Begin at the line containing "tan brick H1 level 1 -> tan brick J4 level 1" in the data below and go on through the line containing "pink brick L8", repeating each line exactly; include both ends and no other line.
______
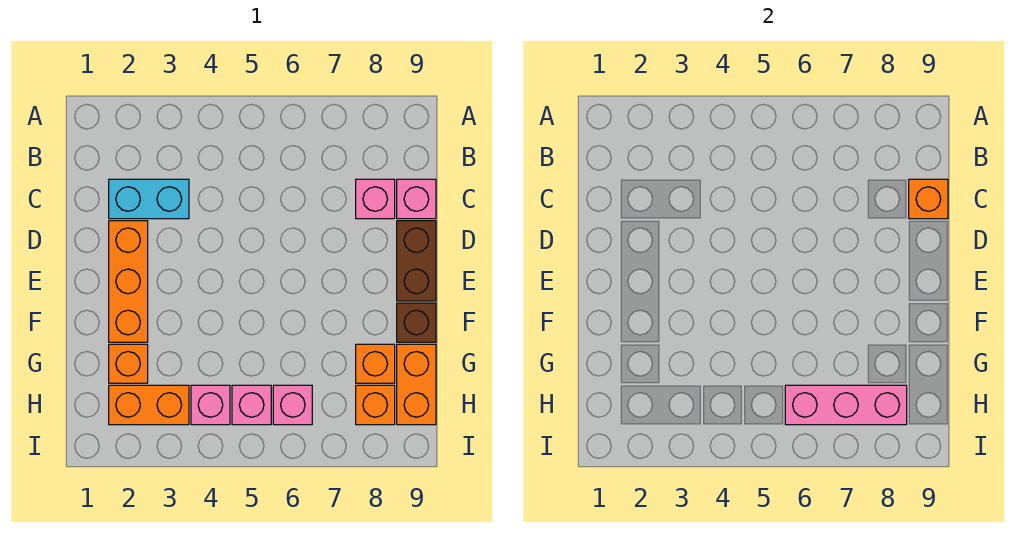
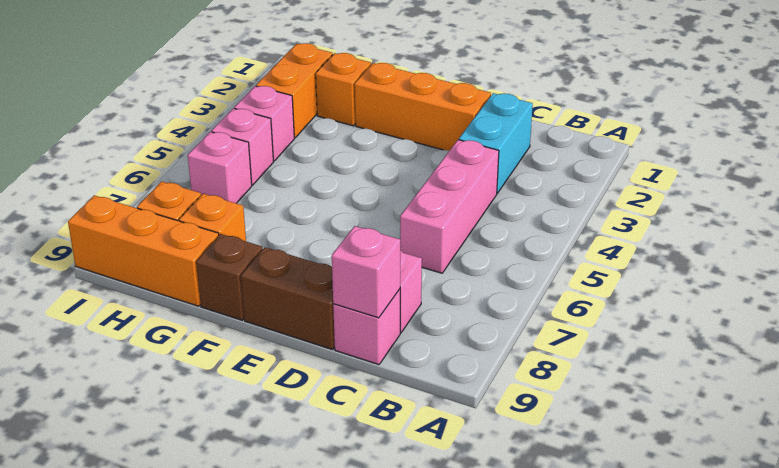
orange brick C9 level 2 -> pink brick C9 level 2
orange brick G9:H9 level 1 -> orange brick G9:I9 level 1
pink brick H6:H8 level 2 -> pink brick C4:C6 level 1

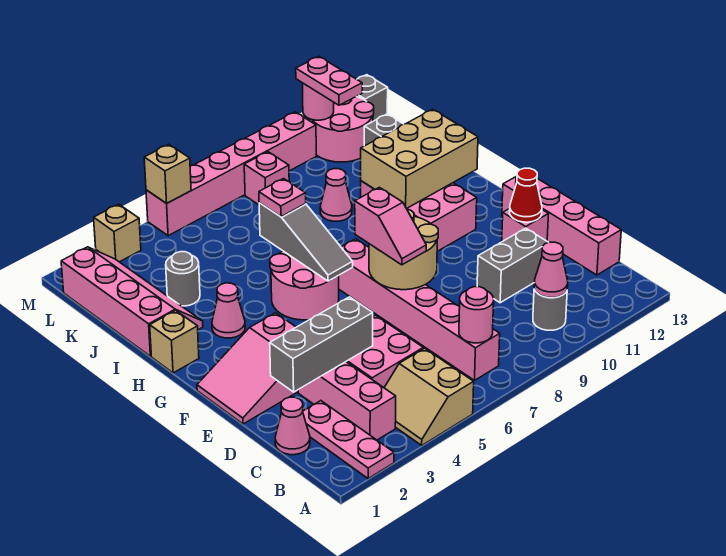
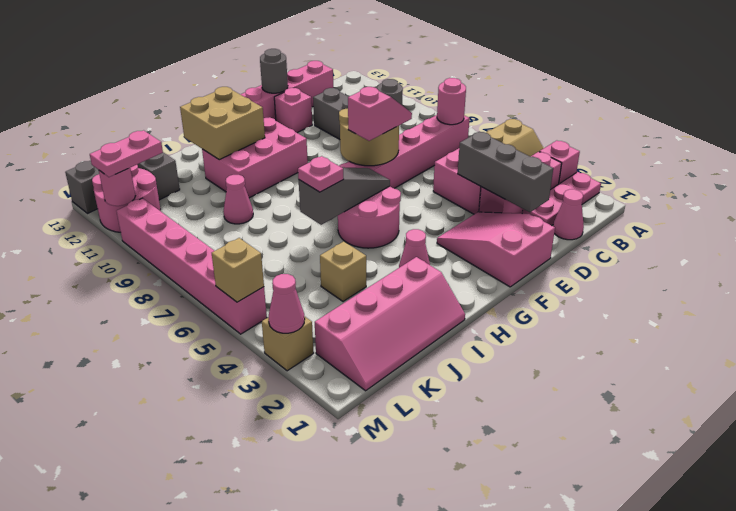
pink cone B10 level 2 -> pink cone M3 level 2
pink slope E1:F3 level 1 top 3 -> pink slope E1:F3 level 1 top 1
red cone E12 level 2 -> none
tan brick H1 level 1 -> tan brick J4 level 1
tan brick H10:I12 level 2 -> tan brick H11:I12 level 2
pink slope I1:L2 level 1 top 1 -> pink slope I1:L2 level 1 top 2
grey round brick J3 level 1 -> grey round brick E13 level 2
pink brick L8 level 1 -> pink brick A3 level 1

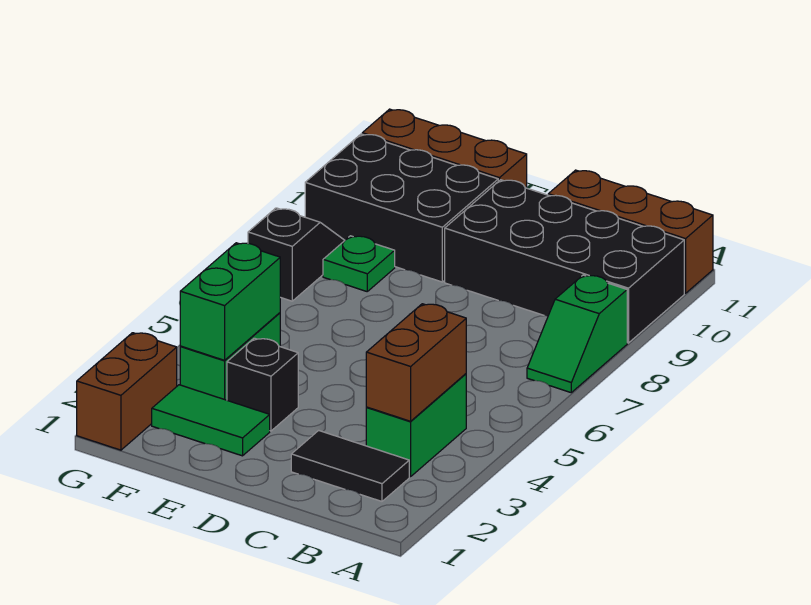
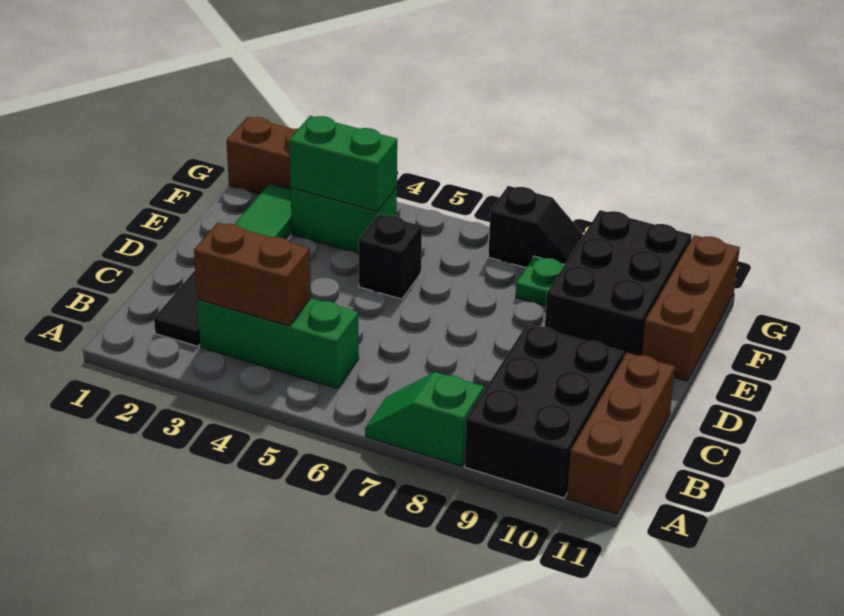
black brick A9:D10 level 1 -> black brick A9:C10 level 1
green brick B3:B4 level 1 -> green brick B3:B5 level 1
black brick E3 level 1 -> black brick E5 level 1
______
Written response:
tan brick H1 level 1 -> tan brick J4 level 1
tan brick H10:I12 level 2 -> tan brick H11:I12 level 2
pink slope I1:L2 level 1 top 1 -> pink slope I1:L2 level 1 top 2
grey round brick J3 level 1 -> grey round brick E13 level 2
pink brick L8 level 1 -> pink brick A3 level 1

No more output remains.